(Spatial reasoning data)
----------------------------------------
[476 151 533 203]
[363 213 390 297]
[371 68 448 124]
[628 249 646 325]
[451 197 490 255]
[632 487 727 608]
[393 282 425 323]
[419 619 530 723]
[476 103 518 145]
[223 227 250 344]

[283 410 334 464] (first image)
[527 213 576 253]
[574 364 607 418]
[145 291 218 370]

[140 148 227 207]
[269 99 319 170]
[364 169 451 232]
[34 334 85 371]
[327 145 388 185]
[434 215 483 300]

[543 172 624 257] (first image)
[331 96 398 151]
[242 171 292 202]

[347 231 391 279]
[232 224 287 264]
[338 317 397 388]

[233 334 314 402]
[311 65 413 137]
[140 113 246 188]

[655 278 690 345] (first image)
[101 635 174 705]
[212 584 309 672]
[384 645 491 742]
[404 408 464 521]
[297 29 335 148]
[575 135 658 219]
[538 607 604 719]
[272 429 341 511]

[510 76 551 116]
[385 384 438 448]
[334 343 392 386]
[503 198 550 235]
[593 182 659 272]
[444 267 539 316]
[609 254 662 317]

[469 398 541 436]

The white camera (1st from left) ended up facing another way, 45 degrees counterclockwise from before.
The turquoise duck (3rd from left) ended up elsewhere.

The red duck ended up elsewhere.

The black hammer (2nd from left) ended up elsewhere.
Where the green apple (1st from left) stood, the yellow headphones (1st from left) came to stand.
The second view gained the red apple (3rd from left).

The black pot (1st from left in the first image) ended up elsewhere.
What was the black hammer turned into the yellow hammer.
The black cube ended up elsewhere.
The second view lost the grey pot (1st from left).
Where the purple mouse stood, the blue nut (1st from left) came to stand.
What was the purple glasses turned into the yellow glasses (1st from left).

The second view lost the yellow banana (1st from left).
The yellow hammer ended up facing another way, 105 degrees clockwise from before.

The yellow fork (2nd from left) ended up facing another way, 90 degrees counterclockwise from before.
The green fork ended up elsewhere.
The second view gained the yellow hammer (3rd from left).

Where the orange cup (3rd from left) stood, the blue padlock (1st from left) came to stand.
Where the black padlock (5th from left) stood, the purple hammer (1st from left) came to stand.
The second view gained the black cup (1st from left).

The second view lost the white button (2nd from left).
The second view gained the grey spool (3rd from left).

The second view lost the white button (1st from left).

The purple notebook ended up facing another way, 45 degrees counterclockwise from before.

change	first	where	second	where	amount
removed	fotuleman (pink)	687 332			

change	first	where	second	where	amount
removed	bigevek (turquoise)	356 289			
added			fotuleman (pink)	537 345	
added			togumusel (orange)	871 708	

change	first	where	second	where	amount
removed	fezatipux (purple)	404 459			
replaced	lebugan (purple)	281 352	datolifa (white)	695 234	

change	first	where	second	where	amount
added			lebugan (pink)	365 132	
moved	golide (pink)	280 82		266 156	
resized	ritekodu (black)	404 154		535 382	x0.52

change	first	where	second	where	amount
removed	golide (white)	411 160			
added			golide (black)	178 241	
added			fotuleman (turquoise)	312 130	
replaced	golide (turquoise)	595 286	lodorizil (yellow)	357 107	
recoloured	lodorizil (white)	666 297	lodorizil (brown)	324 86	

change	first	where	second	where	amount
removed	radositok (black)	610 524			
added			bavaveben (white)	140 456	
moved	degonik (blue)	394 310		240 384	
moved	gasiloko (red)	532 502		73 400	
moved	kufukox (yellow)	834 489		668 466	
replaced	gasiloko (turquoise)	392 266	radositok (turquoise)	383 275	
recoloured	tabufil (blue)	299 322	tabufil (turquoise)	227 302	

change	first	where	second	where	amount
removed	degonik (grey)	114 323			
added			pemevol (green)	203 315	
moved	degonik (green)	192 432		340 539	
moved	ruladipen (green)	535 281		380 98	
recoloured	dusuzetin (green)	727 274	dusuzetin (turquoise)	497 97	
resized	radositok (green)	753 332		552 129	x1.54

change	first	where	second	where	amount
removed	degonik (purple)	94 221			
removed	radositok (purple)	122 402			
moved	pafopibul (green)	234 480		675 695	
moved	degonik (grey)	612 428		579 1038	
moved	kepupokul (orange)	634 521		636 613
----------------------------------------
- [Activity]:
All of the data is to be transcribed exactly as written.

- [Answer to this exercise]:
[476 151 533 203]
[363 213 390 297]
[371 68 448 124]
[628 249 646 325]
[451 197 490 255]
[632 487 727 608]
[393 282 425 323]
[419 619 530 723]
[476 103 518 145]
[223 227 250 344]

[283 410 334 464] (first image)
[527 213 576 253]
[574 364 607 418]
[145 291 218 370]

[140 148 227 207]
[269 99 319 170]
[364 169 451 232]
[34 334 85 371]
[327 145 388 185]
[434 215 483 300]

[543 172 624 257] (first image)
[331 96 398 151]
[242 171 292 202]

[347 231 391 279]
[232 224 287 264]
[338 317 397 388]

[233 334 314 402]
[311 65 413 137]
[140 113 246 188]

[655 278 690 345] (first image)
[101 635 174 705]
[212 584 309 672]
[384 645 491 742]
[404 408 464 521]
[297 29 335 148]
[575 135 658 219]
[538 607 604 719]
[272 429 341 511]

[510 76 551 116]
[385 384 438 448]
[334 343 392 386]
[503 198 550 235]
[593 182 659 272]
[444 267 539 316]
[609 254 662 317]

[469 398 541 436]

The white camera (1st from left) ended up facing another way, 45 degrees counterclockwise from before.
The turquoise duck (3rd from left) ended up elsewhere.

The red duck ended up elsewhere.

The black hammer (2nd from left) ended up elsewhere.
Where the green apple (1st from left) stood, the yellow headphones (1st from left) came to stand.
The second view gained the red apple (3rd from left).

The black pot (1st from left in the first image) ended up elsewhere.
What was the black hammer turned into the yellow hammer.
The black cube ended up elsewhere.
The second view lost the grey pot (1st from left).
Where the purple mouse stood, the blue nut (1st from left) came to stand.
What was the purple glasses turned into the yellow glasses (1st from left).

The second view lost the yellow banana (1st from left).
The yellow hammer ended up facing another way, 105 degrees clockwise from before.

The yellow fork (2nd from left) ended up facing another way, 90 degrees counterclockwise from before.
The green fork ended up elsewhere.
The second view gained the yellow hammer (3rd from left).

Where the orange cup (3rd from left) stood, the blue padlock (1st from left) came to stand.
Where the black padlock (5th from left) stood, the purple hammer (1st from left) came to stand.
The second view gained the black cup (1st from left).

The second view lost the white button (2nd from left).
The second view gained the grey spool (3rd from left).

The second view lost the white button (1st from left).

The purple notebook ended up facing another way, 45 degrees counterclockwise from before.

change	first	where	second	where	amount
removed	fotuleman (pink)	687 332			

change	first	where	second	where	amount
removed	bigevek (turquoise)	356 289			
added			fotuleman (pink)	537 345	
added			togumusel (orange)	871 708	

change	first	where	second	where	amount
removed	fezatipux (purple)	404 459			
replaced	lebugan (purple)	281 352	datolifa (white)	695 234	

change	first	where	second	where	amount
added			lebugan (pink)	365 132	
moved	golide (pink)	280 82		266 156	
resized	ritekodu (black)	404 154		535 382	x0.52

change	first	where	second	where	amount
removed	golide (white)	411 160			
added			golide (black)	178 241	
added			fotuleman (turquoise)	312 130	
replaced	golide (turquoise)	595 286	lodorizil (yellow)	357 107	
recoloured	lodorizil (white)	666 297	lodorizil (brown)	324 86	

change	first	where	second	where	amount
removed	radositok (black)	610 524			
added			bavaveben (white)	140 456	
moved	degonik (blue)	394 310		240 384	
moved	gasiloko (red)	532 502		73 400	
moved	kufukox (yellow)	834 489		668 466	
replaced	gasiloko (turquoise)	392 266	radositok (turquoise)	383 275	
recoloured	tabufil (blue)	299 322	tabufil (turquoise)	227 302	

change	first	where	second	where	amount
removed	degonik (grey)	114 323			
added			pemevol (green)	203 315	
moved	degonik (green)	192 432		340 539	
moved	ruladipen (green)	535 281		380 98	
recoloured	dusuzetin (green)	727 274	dusuzetin (turquoise)	497 97	
resized	radositok (green)	753 332		552 129	x1.54

change	first	where	second	where	amount
removed	degonik (purple)	94 221			
removed	radositok (purple)	122 402			
moved	pafopibul (green)	234 480		675 695	
moved	degonik (grey)	612 428		579 1038	
moved	kepupokul (orange)	634 521		636 613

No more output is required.